Count the lines below that contain the string "acciaccatura", and give only that number.
───── DATASET EXTRACT ─────
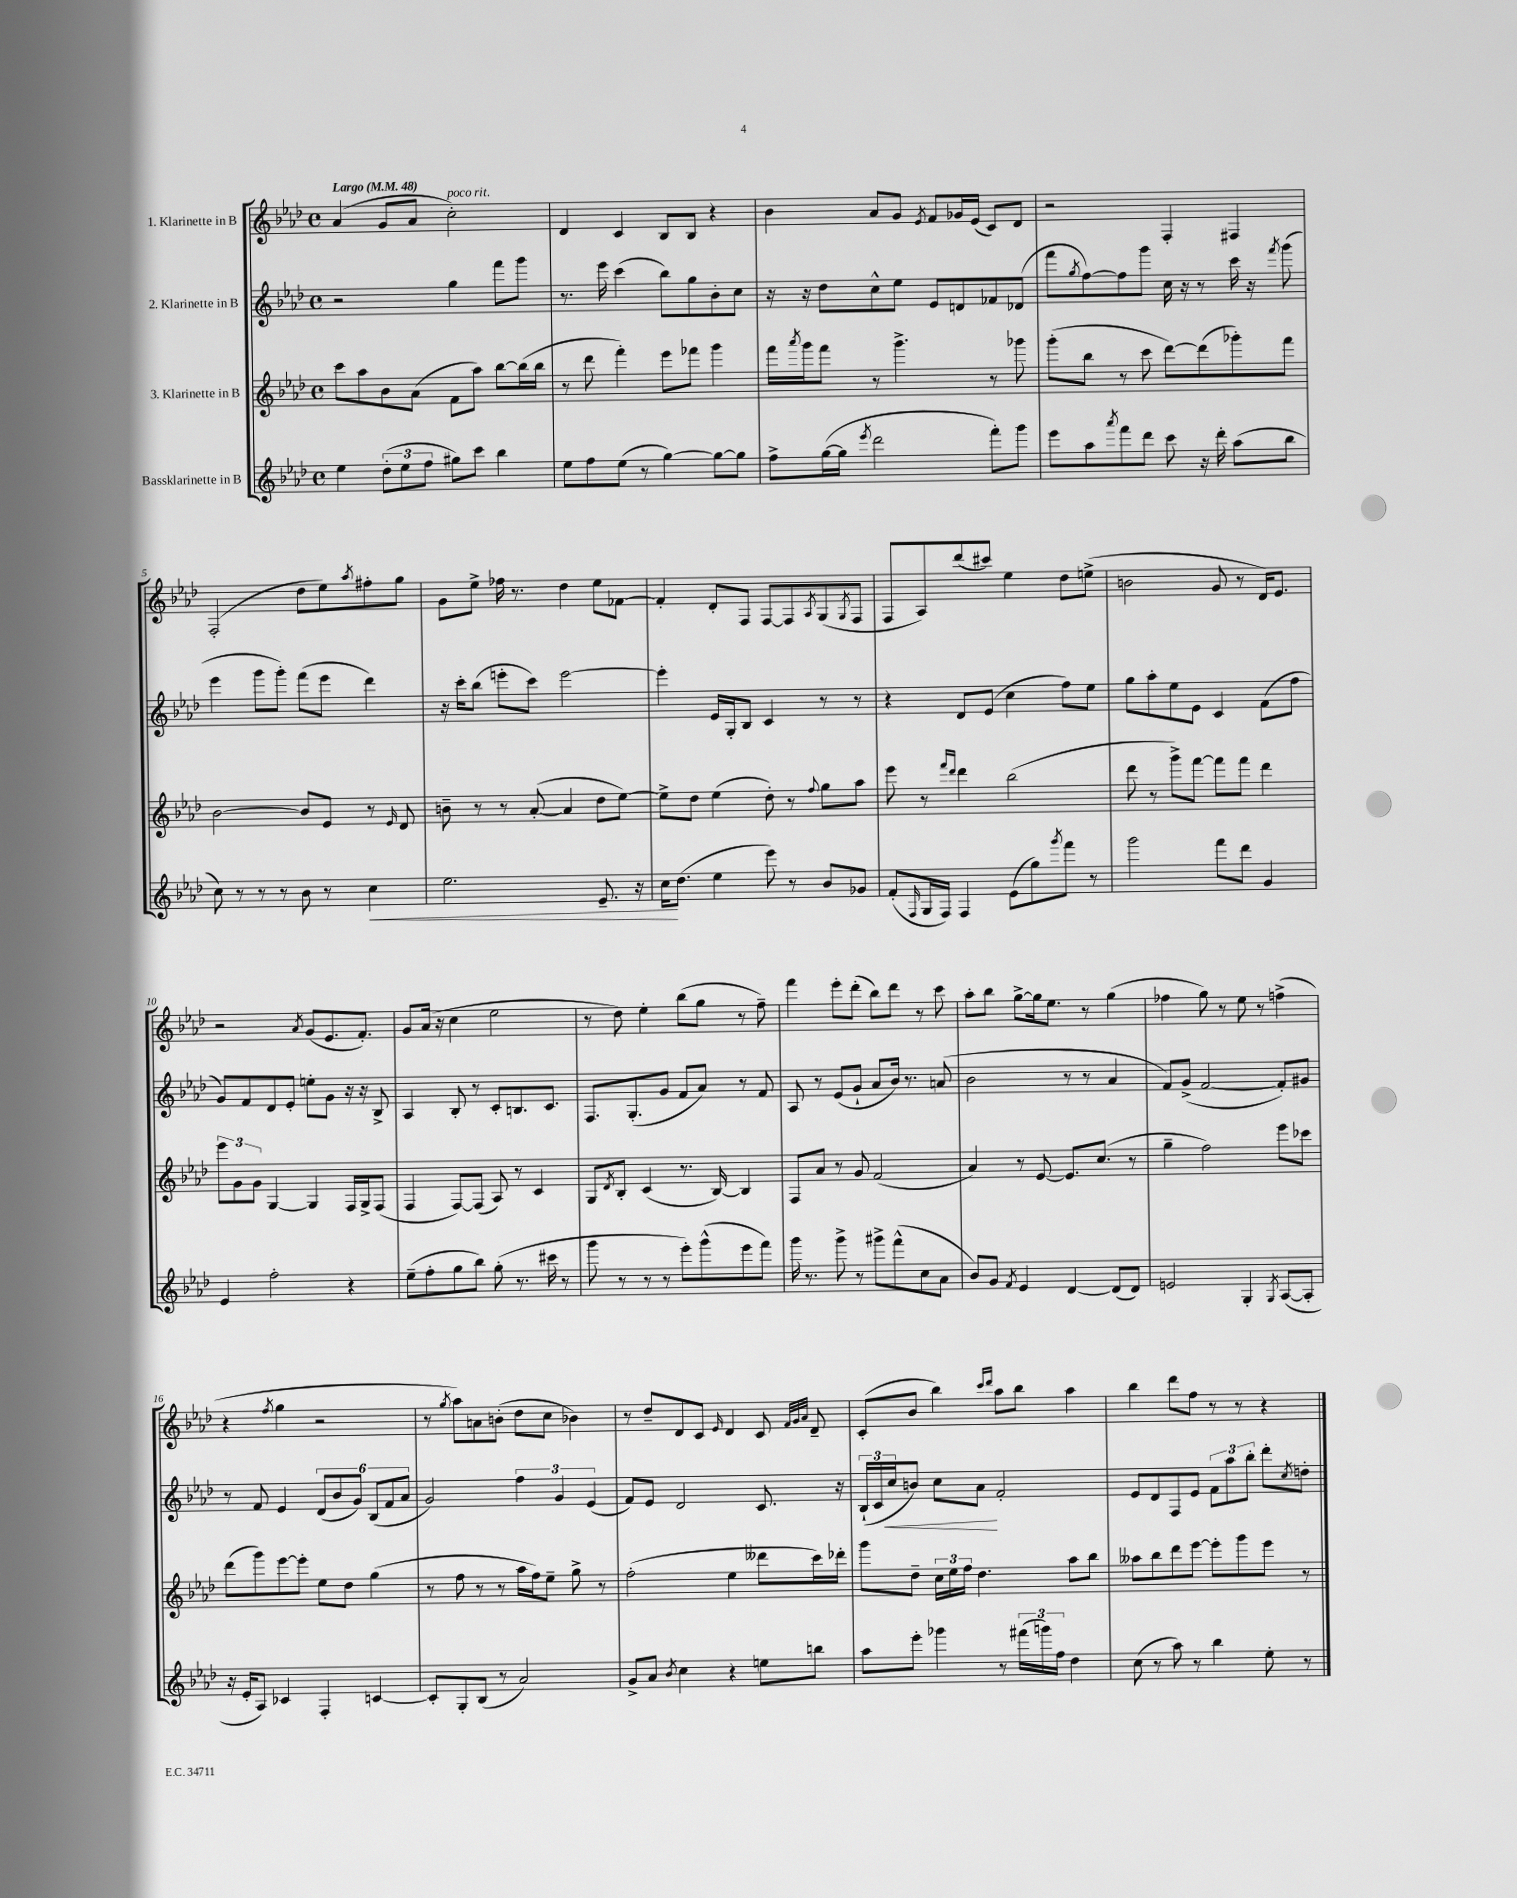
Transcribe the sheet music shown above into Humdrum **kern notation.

**kern	**kern	**kern	**kern
*staff4	*staff3	*staff2	*staff1
*clefG2	*clefG2	*clefG2	*clefG2
*k[b-e-a-d-]	*k[b-e-a-d-]	*k[b-e-a-d-]	*k[b-e-a-d-]
*M4/4	*M4/4	*M4/4	*M4/4
*met(c)	*met(c)	*met(c)	*met(c)
*MM48	*MM48	*MM48	*MM48
4ee-	8ccc	2r	(4a-
.	8aa-	.	.
(12dd-'	8b-	.	8g
12ee-	.	.	.
.	(8a-	.	8a-
12ff	.	.	.
8gg#)	8f	4gg	2cc')
8ccc	8aa-)	.	.
4bb-	[8bb-	8fff	.
.	(16bb-]	8ggg	.
.	16bb-	.	.
=	=	=	=
8ee-	8r	8.r	4d-
8ff	8ddd-	.	.
.	.	16eee-	.
(8ee-	4fff')	(4ccc	4c
8r	.	.	.
[4gg)	8eee-	8bb-)	8B-
.	8fff-	8gg	8B-
8gg_	4ggg	8b-'	4r
8gg]	.	8cc	.
=	=	=	=
8ff^	16fff	16r	4b-
.	8qaaa-	.	.
.	16ggg	16r	.
([16gg	8fff	8dd-	.
16gg]	.	.	.
8qeee-	.	.	.
2ddd-	8r	8cc^^	8a-
.	4.ggg^	8ee-	8g
.	.	.	8qe-
.	.	8e-	8f
.	.	8d	16g-
.	.	.	(16e-
8fff')	8r	8f-	8c)
8ggg	8ggg-	(8d-	8d-
=	=	=	=
8eee-	(8ggg'	8fff	2r
.	.	8qgg	.
8aa-	8bb-	[8ff)	.
8qaaa-	.	.	.
8fff	8r	8ff]	.
8ddd-	8ccc	8ggg	.
8ccc	[8ddd-)	16cc	4F'
.	.	16r	.
16r	(8ddd-]	8r	.
16ddd-'	.	.	.
(8aa-	8ggg-')	16ccc	4F#
.	.	16r	.
.	.	8qfff	.
8bb-	8fff	(8ggg	.
=	=	=	=
8cc)	[2b-	4eee-	(2F'
8r	.	.	.
8r	.	8ggg	.
8r	.	8ggg')	.
8b-	8b-]	(8fff	8dd-
8r	8e-	8eee-	8ee-)
.	.	.	8qaa-
4cc	8r	4ddd-)	8ff#'
.	16qqe-	.	.
.	8d-	.	8gg
=	=	=	=
2.ee-	8b~	16r	8g
.	.	16ccc'	.
.	8r	(8bb-	8ee-^
.	8r	8eee'	16ff-
.	.	.	8.r
.	([8a-'	8ccc)	.
.	4a-]	[2eee	4dd-
8.e-~	8dd-	.	8ee-
.	[8ee-)	.	[8f-
16r	.	.	.
=	=	=	=
16cc	8ee-^]	4eee']	4f-']
(8.dd-	.	.	.
.	8dd-	.	.
4ee-	(4ee-	16e-	8d-'
.	.	16G'	.
.	.	8B-	8F
8eee-)	8dd-')	4c	[8F
8r	8r	.	8F]
.	8qqff	.	8qA-
8b-	8gg	8r	(8G
.	.	.	8qG
8g-	8aa-	8r	8F
=	=	=	=
(8f'	8eee-	4r	8F
16qqF	.	.	.
16G	8r	.	8A-)
16F)	.	.	.
.	16qqfff	.	.
.	16qqddd-	.	.
4F	4ddd-	8d-	(8ddd-
.	.	(8e-	8ccc#)
(8e-	(2bb-	4cc	4ee-
8gg)	.	.	.
8qggg	.	.	.
8fff	.	8ff)	8dd-
8r	.	8ee-	(8ee^
=	=	=	=
2ggg	8ddd-	8gg	2b
.	8r	8aa-'	.
.	8ggg^)	8ee-	.
.	[8fff	8e-	.
8fff	8fff]	4c	8g
8ddd-	8fff	.	8r
4g	4ddd-	(8f	16d-)
.	.	.	8.e-
.	.	8ff	.
=	=	=	=
4e-	12eee-	8g)	2r
.	12g	.	.
.	.	8f	.
.	12g	.	.
2ff'	[4G	8d-	.
.	.	8e-'	.
.	.	.	8qa-
.	4G]	8ee'	(8g
.	.	8g	8.e-
4r	16F	16r	.
.	16G^	16r	8.f')
.	(8F	8B-^	.
=	=	=	=
(8ee-~	4F	4A-	8g
8ff'	.	.	(16a-
.	.	.	16r
8gg	[8F)	8B-'	4cc
8bb-)	(8F]	8r	.
(8gg'	8A-)	8c'	2ee-
8.r	8r	8.B	.
.	4c	.	.
16ccc#	.	8.c	.
8r	.	.	.
=	=	=	=
8ggg	8G	8.F	8r
.	8qd-	.	.
8r	8B-'	.	8dd-)
.	.	(8.G'	.
8r	(4c	.	4ee-'
8r	.	8g	.
8eee-')	8.r	8f	(8bb-
(8ggg^^	.	8a-)	8gg
.	[16B-)	.	.
8eee-	4B-]	8r	8r
8fff)	.	8f	8ff~)
=	=	=	=
16ggg	8F	8A-	4fff
8.r	.	.	.
.	8a-	8r	.
8ggg^	8r	(8e-	8eee-'
8r	8g	8g`	(8ddd-'
8ggg#^	(2f	8a-	8bb-)
(8fff^^	.	16b-)	8ddd-
.	.	8.r	.
8cc	.	.	8r
8a-	.	(8a	8ccc
=	=	=	=
8b-)	4a-)	2b-	8aa-'
8g	.	.	8bb-
8qf	.	.	.
4e-	8r	.	[8gg^
.	[8e-	.	16gg]
.	.	.	8.ee-
[4d-	8.e-]	8r	.
.	.	8r	8r
.	(8.cc	.	.
(8d-]	.	4a-	(4gg
8d-)	8r	.	.
=	=	=	=
2e	4gg~	8f)	4ff-
.	.	(8g^	.
.	2ff)	[2f	8gg)
.	.	.	8r
4G'	.	.	8ee-
.	.	.	8r
8qG	.	.	.
([8A-	8eee-	8f'])	(4ff^
8A-']	8ccc-	8g#	.
=	=	=	=
16r	(8ddd-	8r	4r
16e-'	.	.	.
8A-)	8ggg)	8f	.
.	.	.	8qff
4c-	[8eee-	4e-	4gg
.	8eee-']	.	.
4F'	8ee-	(12d-	2r
.	.	12b-	.
.	8dd-	.	.
.	.	12g)	.
[4c	(4gg	(12B-	.
.	.	12f	.
.	.	12a-	.
=	=	=	=
8c']	8r	2g)	8r
.	.	.	8qgg
8G'	8ff	.	8aa-)
(8B-	8r	.	8a
8r	8r	.	(8b'
2a-)	16aa-	6ff	8dd-
.	16ff)	.	.
.	8ee-~	.	8cc
.	.	6g	.
.	8gg^	.	4b-)
.	.	(6e-	.
.	8r	.	.
=	=	=	=
8g^	(2ff'	8f)	8r
8a-	.	8e-	8dd-~
8qb-	.	.	.
4cc	.	2d-	8d-
.	.	.	8c
.	.	.	16qqe-
4r	4ee-	.	4d-
8ee	8ddd--	8.c	8c
.	.	.	32qqf
.	.	.	32qqg
.	.	.	32qqa-
8bb	16ccc)	.	8d-~
.	16ddd-'	16r	.
=	=	=	=
8aa-	8ggg	(24B-`	(8c'
.	.	24c	.
.	.	24cc	.
8eee-'	8dd-~	8b)	8b-
4ggg-	24cc	8cc	4bb-)
.	24ee-	.	.
.	24ff	.	.
.	4.dd-	8a-	.
.	.	.	16qqccc
.	.	.	16qqddd-
8r	.	2f'	8aa-
(24fff#	.	.	8bb-
24ggg)	.	.	.
24ff	.	.	.
4dd-	8aa-	.	4aa-
.	8bb-	.	.
=	=	=	=
(8cc	8aa--	8e-	4bb-
8r	8bb-	8d-	.
8aa-)	8ddd-	8F	8ddd-
8r	[8eee-	8e-	8ff
4bb-	8eee-']	12f	8r
.	.	12aa-	.
.	8ggg	.	8r
.	.	12bb-'	.
8ee-'	8eee-	8ddd-'	4r
.	.	8qcc	.
8r	8r	8dd'	.
==	==	==	==
*-	*-	*-	*-
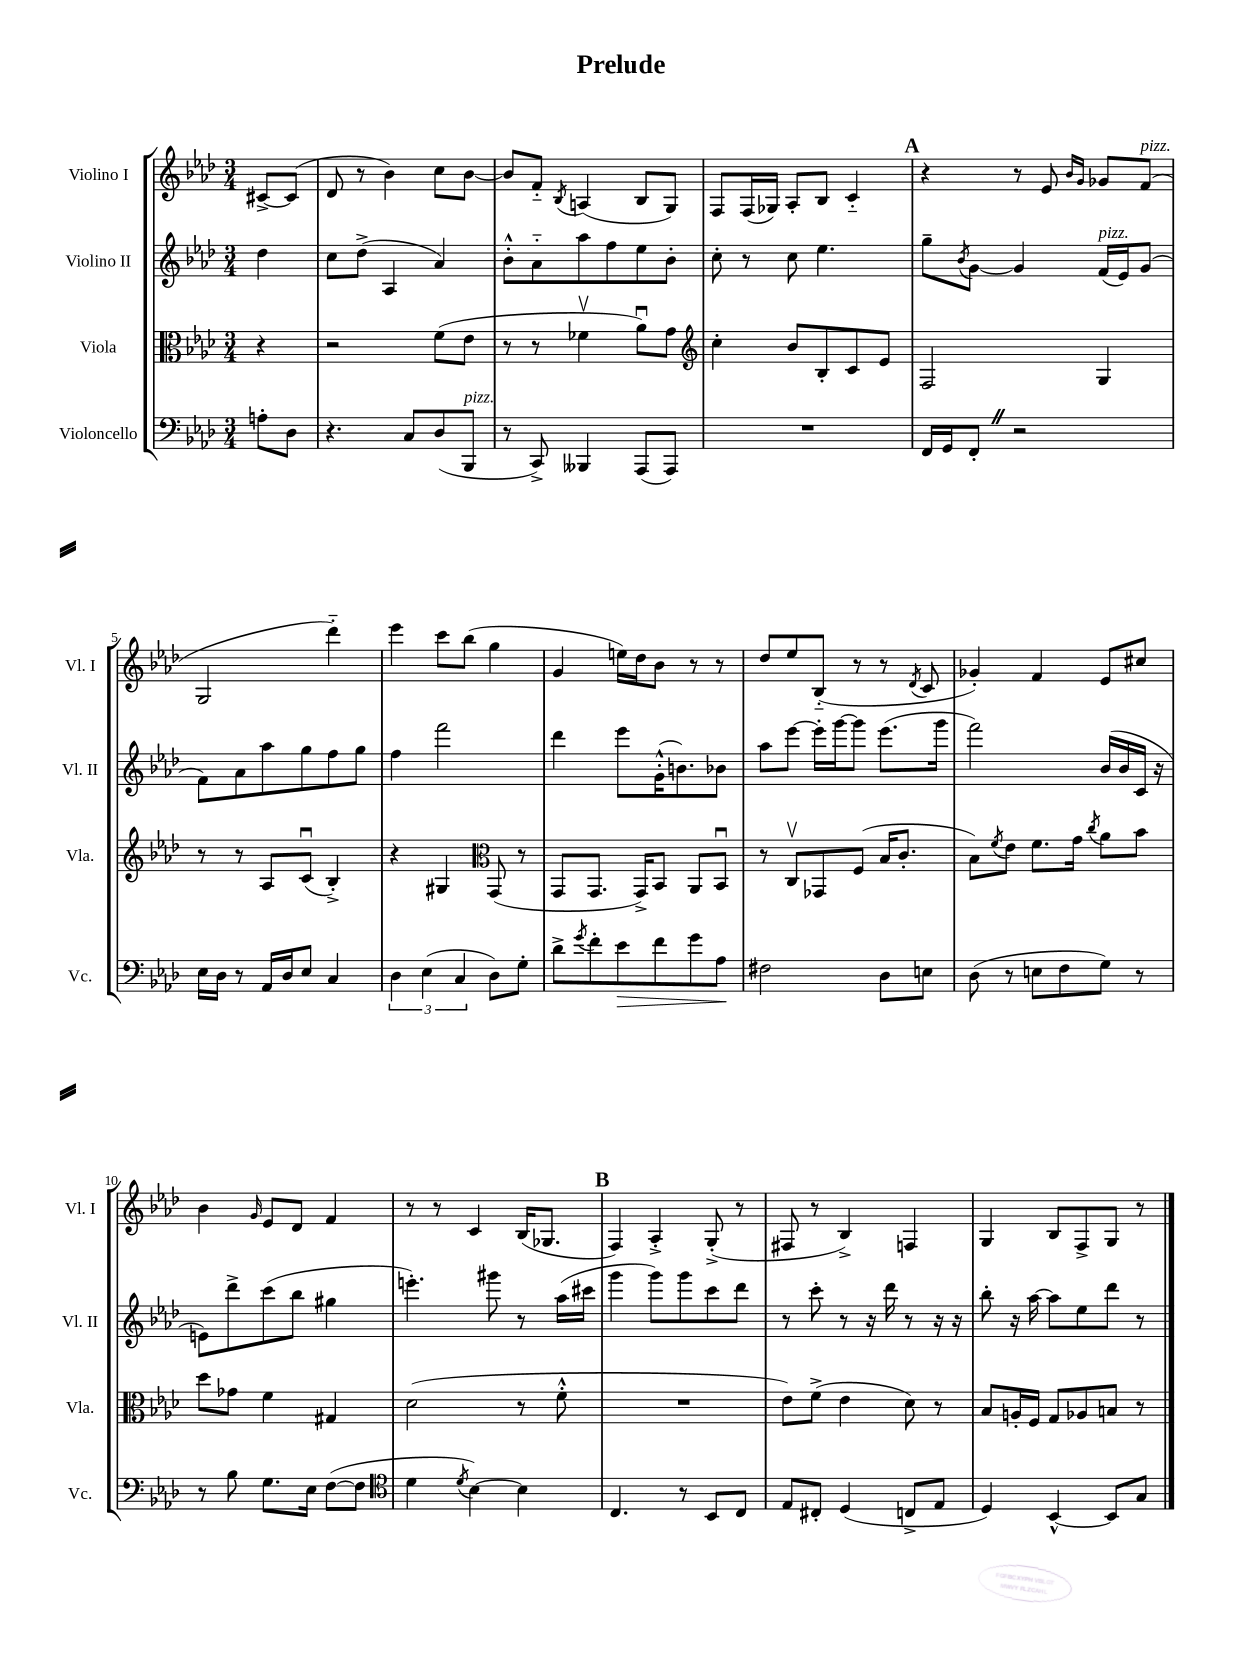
\header { title = "Prelude" }
<<
\new StaffGroup <<
\new Staff = "s0" \with { instrumentName = "Violino I" shortInstrumentName = "Vl. I" } {
    \clef treble \key aes \major \numericTimeSignature \time 3/4 \partial 4
    cis'8~-> cis'8( |
    des'8 r8 bes'4) c''8 bes'8~ |
    bes'8 f'8-_ \acciaccatura { bes8 } a4( bes8 g8) |
    f8 f16( ges16) aes8-. bes8 c'4-_ |
    \mark \markup { \bold "A" } r4 r8 ees'8 \grace { bes'16 g'16 } ges'8 f'8^\markup { \italic "pizz." }( |
    g2 des'''4-_) |
    ees'''4 c'''8 bes''8( g''4 |
    g'4 e''16) des''16 bes'8 r8 r8 |
    des''8 ees''8 bes8-_( r8 r8 \acciaccatura { des'8 } c'8 |
    ges'4-.) f'4 ees'8 cis''8 |
    bes'4 \grace { g'16 } ees'8 des'8 f'4 |
    r8 r8 c'4 bes16( ges8. |
    \mark \markup { \bold "B" } f4) aes4-.-> g8-.->( r8 |
    fis8 r8 bes4->) f4 |
    g4 bes8 f8-> g8 r8 \bar "|." |
}
\new Staff = "s1" \with { instrumentName = "Violino II" shortInstrumentName = "Vl. II" } {
    \clef treble \key aes \major \numericTimeSignature \time 3/4 \partial 4
    des''4 |
    c''8 des''8->( aes4 aes'4) |
    bes'8-.-^ aes'8-_ aes''8 f''8 ees''8 bes'8-. |
    c''8-. r8 c''8 ees''4. |
    \mark \markup { \bold "A" } g''8-- \acciaccatura { bes'8 } g'8~ g'4 f'16^\markup { \italic "pizz." }( ees'16) g'8( |
    f'8) aes'8 aes''8 g''8 f''8 g''8 |
    f''4 f'''2 |
    des'''4 ees'''8 g'16-.-^( b'8.) bes'8 |
    aes''8 ees'''8~ ees'''16-. g'''16~ g'''8 ees'''8.( g'''16 |
    f'''2) bes'16( bes'16 c'16 r16 |
    e'8) des'''8-> c'''8( bes''8 gis''4 |
    e'''4.-.) gis'''8 r8 aes''16( cis'''16 |
    \mark \markup { \bold "B" } g'''4 g'''8) g'''8 c'''8 des'''8 |
    r8 c'''8-. r8 r16 des'''16 r8 r16 r16 |
    bes''8-. r16 aes''16~ aes''8 ees''8 des'''8 r8 \bar "|." |
}
\new Staff = "s2" \with { instrumentName = "Viola" shortInstrumentName = "Vla." } {
    \clef alto \key aes \major \numericTimeSignature \time 3/4 \partial 4
    r4 |
    r2 f'8( ees'8 |
    r8 r8 fes'4\upbow aes'8\downbow) g'8 |
    \clef treble c''4-. bes'8 bes8-. c'8 ees'8 |
    \mark \markup { \bold "A" } f2 g4 |
    r8 r8 aes8 c'8\downbow( bes4-.->) |
    r4 gis4 \clef alto g,8( r8 |
    g,8 g,8. g,16->) bes,8 aes,8 bes,8\downbow |
    r8 c8\upbow ges,8 f8( bes16 c'8.-. |
    bes8) \acciaccatura { f'8 } ees'8 f'8. g'16 \acciaccatura { c''8 } aes'8 bes'8 |
    des''8 ges'8 f'4 gis4 |
    des'2( r8 f'8-.-^ |
    \mark \markup { \bold "B" } R2. |
    ees'8) f'8->( ees'4 des'8) r8 |
    bes8 a16-. f16 g8 aes8 b8 r8 \bar "|." |
}
\new Staff = "s3" \with { instrumentName = "Violoncello" shortInstrumentName = "Vc." } {
    \clef bass \key aes \major \numericTimeSignature \time 3/4 \partial 4
    a8-. des8 |
    r4. c8 des8( bes,,8^\markup { \italic "pizz." } |
    r8 c,8->) beses,,4 aes,,8( aes,,8) |
    R2. |
    \mark \markup { \bold "A" } f,16 g,16 f,8-. \once \override BreathingSign.text = \markup { \musicglyph "scripts.caesura.straight" } \breathe r2 |
    ees16 des16 r8 aes,16 des16 ees8 c4 |
    \tuplet 3/2 { des4 ees4( c4 } des8) g8-. |
    des'8-> \acciaccatura { g'8 } f'8-. ees'8\> f'8 g'8 aes8\! |
    fis2 des8 e8 |
    des8( r8 e8 f8 g8) r8 |
    r8 bes8 g8. ees16 f8~( f8 |
    \clef tenor des'4 \acciaccatura { des'8 } bes4~) bes4 |
    \mark \markup { \bold "B" } c4. r8 bes,8 c8 |
    ees8 cis8-. des4( c8-> ees8 |
    des4) bes,4~-^ bes,8 g8 \bar "|." |
}
>>
>>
─────
WRITTEN SOLUTION -> 6